Task:
Repeat all the records, precisely as given.

Data records
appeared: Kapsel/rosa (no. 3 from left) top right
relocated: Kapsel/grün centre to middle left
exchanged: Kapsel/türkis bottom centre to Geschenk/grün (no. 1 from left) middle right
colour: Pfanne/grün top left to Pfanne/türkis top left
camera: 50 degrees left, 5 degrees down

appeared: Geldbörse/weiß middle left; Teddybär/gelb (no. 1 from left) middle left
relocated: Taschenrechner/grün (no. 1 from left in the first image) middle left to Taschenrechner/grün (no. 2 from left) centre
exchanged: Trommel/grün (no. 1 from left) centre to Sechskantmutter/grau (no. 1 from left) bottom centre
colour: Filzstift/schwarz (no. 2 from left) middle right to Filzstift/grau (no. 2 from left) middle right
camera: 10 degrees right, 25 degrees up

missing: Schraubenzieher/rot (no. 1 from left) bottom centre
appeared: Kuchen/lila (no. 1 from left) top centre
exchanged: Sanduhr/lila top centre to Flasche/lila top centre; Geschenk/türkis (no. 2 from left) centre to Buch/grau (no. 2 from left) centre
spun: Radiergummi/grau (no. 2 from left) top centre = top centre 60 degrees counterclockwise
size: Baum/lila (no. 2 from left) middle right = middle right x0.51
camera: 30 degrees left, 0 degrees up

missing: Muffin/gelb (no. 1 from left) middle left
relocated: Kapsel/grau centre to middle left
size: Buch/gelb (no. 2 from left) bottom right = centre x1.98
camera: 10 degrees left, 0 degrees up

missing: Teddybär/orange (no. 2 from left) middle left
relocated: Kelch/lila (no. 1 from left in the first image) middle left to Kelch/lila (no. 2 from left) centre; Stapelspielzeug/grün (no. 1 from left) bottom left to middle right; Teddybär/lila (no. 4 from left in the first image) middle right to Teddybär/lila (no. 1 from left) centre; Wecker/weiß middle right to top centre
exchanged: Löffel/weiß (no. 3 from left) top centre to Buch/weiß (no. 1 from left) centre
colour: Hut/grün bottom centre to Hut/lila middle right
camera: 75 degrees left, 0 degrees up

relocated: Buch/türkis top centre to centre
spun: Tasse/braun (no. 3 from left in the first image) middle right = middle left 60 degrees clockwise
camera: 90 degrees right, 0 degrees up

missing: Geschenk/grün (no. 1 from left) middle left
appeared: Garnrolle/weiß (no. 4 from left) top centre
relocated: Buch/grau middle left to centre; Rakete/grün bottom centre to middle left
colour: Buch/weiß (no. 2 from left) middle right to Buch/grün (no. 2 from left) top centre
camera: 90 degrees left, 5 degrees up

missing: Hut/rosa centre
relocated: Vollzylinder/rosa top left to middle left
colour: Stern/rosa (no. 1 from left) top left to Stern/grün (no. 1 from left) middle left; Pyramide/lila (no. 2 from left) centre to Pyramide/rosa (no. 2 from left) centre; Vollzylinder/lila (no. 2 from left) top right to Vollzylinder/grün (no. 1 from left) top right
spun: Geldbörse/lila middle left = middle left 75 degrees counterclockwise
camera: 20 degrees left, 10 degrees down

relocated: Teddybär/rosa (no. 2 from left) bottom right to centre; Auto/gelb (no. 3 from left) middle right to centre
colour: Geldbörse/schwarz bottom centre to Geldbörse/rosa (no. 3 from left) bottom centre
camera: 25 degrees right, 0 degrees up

Expected answer:
appeared: Kapsel/rosa (no. 3 from left) top right
relocated: Kapsel/grün centre to middle left
exchanged: Kapsel/türkis bottom centre to Geschenk/grün (no. 1 from left) middle right
colour: Pfanne/grün top left to Pfanne/türkis top left
camera: 50 degrees left, 5 degrees down

appeared: Geldbörse/weiß middle left; Teddybär/gelb (no. 1 from left) middle left
relocated: Taschenrechner/grün (no. 1 from left in the first image) middle left to Taschenrechner/grün (no. 2 from left) centre
exchanged: Trommel/grün (no. 1 from left) centre to Sechskantmutter/grau (no. 1 from left) bottom centre
colour: Filzstift/schwarz (no. 2 from left) middle right to Filzstift/grau (no. 2 from left) middle right
camera: 10 degrees right, 25 degrees up

missing: Schraubenzieher/rot (no. 1 from left) bottom centre
appeared: Kuchen/lila (no. 1 from left) top centre
exchanged: Sanduhr/lila top centre to Flasche/lila top centre; Geschenk/türkis (no. 2 from left) centre to Buch/grau (no. 2 from left) centre
spun: Radiergummi/grau (no. 2 from left) top centre = top centre 60 degrees counterclockwise
size: Baum/lila (no. 2 from left) middle right = middle right x0.51
camera: 30 degrees left, 0 degrees up

missing: Muffin/gelb (no. 1 from left) middle left
relocated: Kapsel/grau centre to middle left
size: Buch/gelb (no. 2 from left) bottom right = centre x1.98
camera: 10 degrees left, 0 degrees up

missing: Teddybär/orange (no. 2 from left) middle left
relocated: Kelch/lila (no. 1 from left in the first image) middle left to Kelch/lila (no. 2 from left) centre; Stapelspielzeug/grün (no. 1 from left) bottom left to middle right; Teddybär/lila (no. 4 from left in the first image) middle right to Teddybär/lila (no. 1 from left) centre; Wecker/weiß middle right to top centre
exchanged: Löffel/weiß (no. 3 from left) top centre to Buch/weiß (no. 1 from left) centre
colour: Hut/grün bottom centre to Hut/lila middle right
camera: 75 degrees left, 0 degrees up

relocated: Buch/türkis top centre to centre
spun: Tasse/braun (no. 3 from left in the first image) middle right = middle left 60 degrees clockwise
camera: 90 degrees right, 0 degrees up

missing: Geschenk/grün (no. 1 from left) middle left
appeared: Garnrolle/weiß (no. 4 from left) top centre
relocated: Buch/grau middle left to centre; Rakete/grün bottom centre to middle left
colour: Buch/weiß (no. 2 from left) middle right to Buch/grün (no. 2 from left) top centre
camera: 90 degrees left, 5 degrees up

missing: Hut/rosa centre
relocated: Vollzylinder/rosa top left to middle left
colour: Stern/rosa (no. 1 from left) top left to Stern/grün (no. 1 from left) middle left; Pyramide/lila (no. 2 from left) centre to Pyramide/rosa (no. 2 from left) centre; Vollzylinder/lila (no. 2 from left) top right to Vollzylinder/grün (no. 1 from left) top right
spun: Geldbörse/lila middle left = middle left 75 degrees counterclockwise
camera: 20 degrees left, 10 degrees down

relocated: Teddybär/rosa (no. 2 from left) bottom right to centre; Auto/gelb (no. 3 from left) middle right to centre
colour: Geldbörse/schwarz bottom centre to Geldbörse/rosa (no. 3 from left) bottom centre
camera: 25 degrees right, 0 degrees up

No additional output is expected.